## [WORK ITEM]
Look through the data below and show every line that includes "Teric".

Stored data entries:

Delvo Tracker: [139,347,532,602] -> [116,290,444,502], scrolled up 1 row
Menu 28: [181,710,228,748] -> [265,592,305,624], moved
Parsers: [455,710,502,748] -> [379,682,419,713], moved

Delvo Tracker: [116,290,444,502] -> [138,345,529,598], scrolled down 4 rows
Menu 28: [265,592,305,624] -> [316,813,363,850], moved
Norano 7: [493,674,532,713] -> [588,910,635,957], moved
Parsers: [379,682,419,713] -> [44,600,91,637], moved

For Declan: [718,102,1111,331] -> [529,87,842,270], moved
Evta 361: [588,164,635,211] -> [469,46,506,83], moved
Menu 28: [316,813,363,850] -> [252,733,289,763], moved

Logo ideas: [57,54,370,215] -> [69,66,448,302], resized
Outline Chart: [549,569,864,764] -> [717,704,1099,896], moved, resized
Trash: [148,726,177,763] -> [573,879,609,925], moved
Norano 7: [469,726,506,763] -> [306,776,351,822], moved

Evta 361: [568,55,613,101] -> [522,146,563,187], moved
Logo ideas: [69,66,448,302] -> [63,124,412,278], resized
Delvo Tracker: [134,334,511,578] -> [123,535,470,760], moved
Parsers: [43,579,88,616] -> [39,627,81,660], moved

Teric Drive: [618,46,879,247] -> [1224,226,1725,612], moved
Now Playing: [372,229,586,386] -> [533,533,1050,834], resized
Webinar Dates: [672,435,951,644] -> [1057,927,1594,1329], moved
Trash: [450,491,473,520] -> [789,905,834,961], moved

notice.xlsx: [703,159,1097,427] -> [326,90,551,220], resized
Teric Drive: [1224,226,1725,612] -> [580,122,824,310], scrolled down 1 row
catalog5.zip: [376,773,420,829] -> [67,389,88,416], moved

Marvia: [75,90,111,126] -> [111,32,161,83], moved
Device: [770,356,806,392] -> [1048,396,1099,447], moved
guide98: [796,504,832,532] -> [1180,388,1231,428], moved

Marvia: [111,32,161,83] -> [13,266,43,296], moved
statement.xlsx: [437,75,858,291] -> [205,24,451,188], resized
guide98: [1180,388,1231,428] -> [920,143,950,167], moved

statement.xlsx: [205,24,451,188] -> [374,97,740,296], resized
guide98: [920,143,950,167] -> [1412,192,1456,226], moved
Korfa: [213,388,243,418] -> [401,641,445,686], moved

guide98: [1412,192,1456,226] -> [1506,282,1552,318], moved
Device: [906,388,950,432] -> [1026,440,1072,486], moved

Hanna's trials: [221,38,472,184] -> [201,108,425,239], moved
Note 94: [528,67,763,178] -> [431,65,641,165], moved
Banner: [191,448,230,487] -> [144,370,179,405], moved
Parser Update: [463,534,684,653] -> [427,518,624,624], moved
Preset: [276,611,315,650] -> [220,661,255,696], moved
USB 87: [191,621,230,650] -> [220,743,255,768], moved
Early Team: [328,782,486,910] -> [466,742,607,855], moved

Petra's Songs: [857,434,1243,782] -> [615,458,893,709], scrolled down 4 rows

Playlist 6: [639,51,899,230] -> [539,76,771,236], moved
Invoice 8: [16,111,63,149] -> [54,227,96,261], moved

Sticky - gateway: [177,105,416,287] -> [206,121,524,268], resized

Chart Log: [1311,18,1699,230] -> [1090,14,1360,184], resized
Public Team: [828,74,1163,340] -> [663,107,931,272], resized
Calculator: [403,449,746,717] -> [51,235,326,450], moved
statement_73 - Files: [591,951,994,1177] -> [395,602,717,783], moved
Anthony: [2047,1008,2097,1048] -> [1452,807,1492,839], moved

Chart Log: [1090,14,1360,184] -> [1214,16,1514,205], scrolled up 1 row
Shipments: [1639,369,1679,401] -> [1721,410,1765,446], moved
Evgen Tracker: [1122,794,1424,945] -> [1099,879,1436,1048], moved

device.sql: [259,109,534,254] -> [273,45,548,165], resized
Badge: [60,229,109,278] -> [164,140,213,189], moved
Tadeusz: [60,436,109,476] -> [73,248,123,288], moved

## [FINAL ANSWER]
Teric Drive: [618,46,879,247] -> [1224,226,1725,612], moved
Teric Drive: [1224,226,1725,612] -> [580,122,824,310], scrolled down 1 row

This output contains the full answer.